## WHAT TO WORK ON
Begin at the line containing "R3: 10 (GND, N_11) -> 180k (GND, N_11)" and end at the final line of the entries. Please reproduce those lines exactly.

[Before-and-after change data]
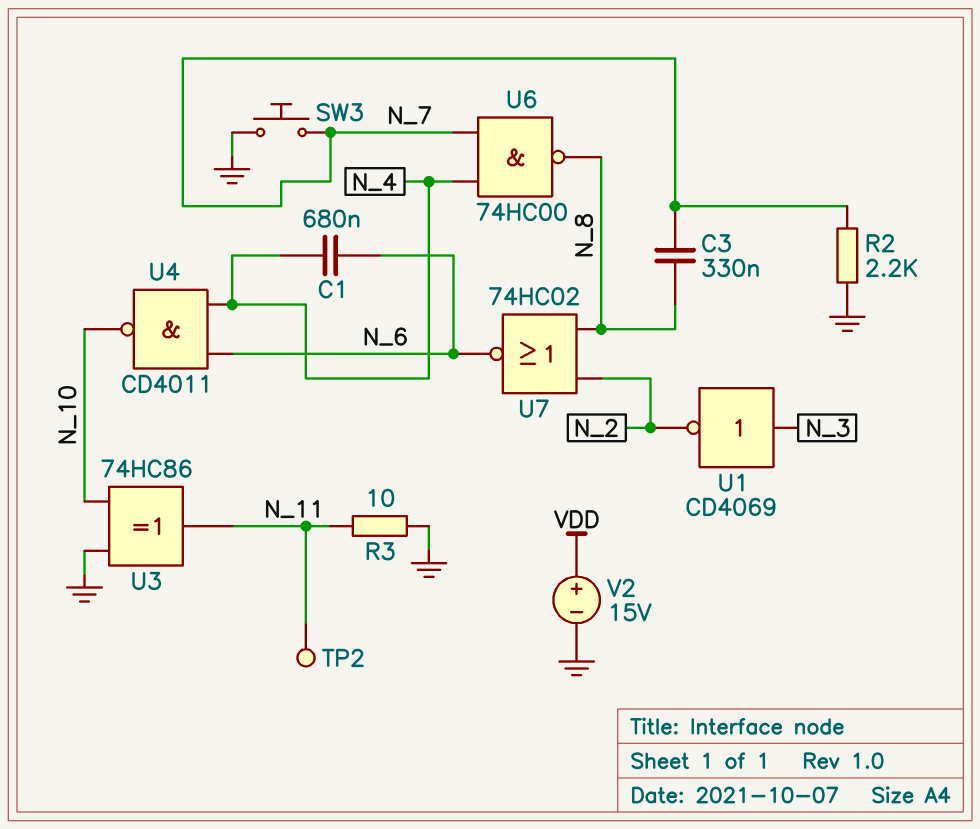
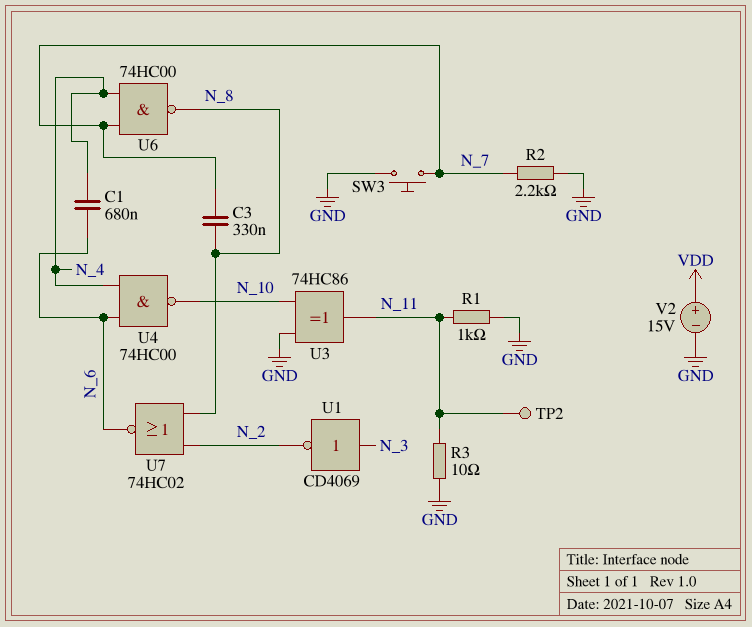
R1: none -> 1k (GND, N_11)
U4: NAND CD4011 (in N_4, in N_6, out N_10) -> NAND 74HC00 (in N_4, in N_6, out N_10)

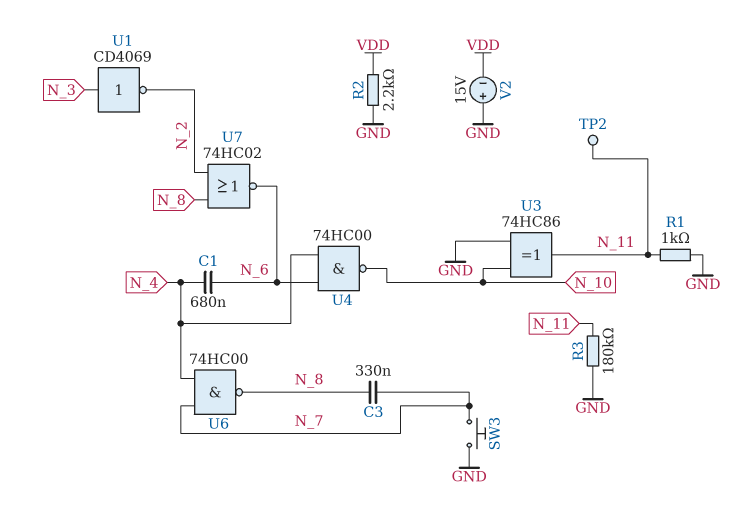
R2: 2.2k (GND, N_7) -> 2.2k (GND, VDD)
R3: 10 (GND, N_11) -> 180k (GND, N_11)
V2: 15V (plus VDD, minus GND) -> 15V (plus GND, minus VDD)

## OUTPUT FOR THIS EXERCISE
R3: 10 (GND, N_11) -> 180k (GND, N_11)
V2: 15V (plus VDD, minus GND) -> 15V (plus GND, minus VDD)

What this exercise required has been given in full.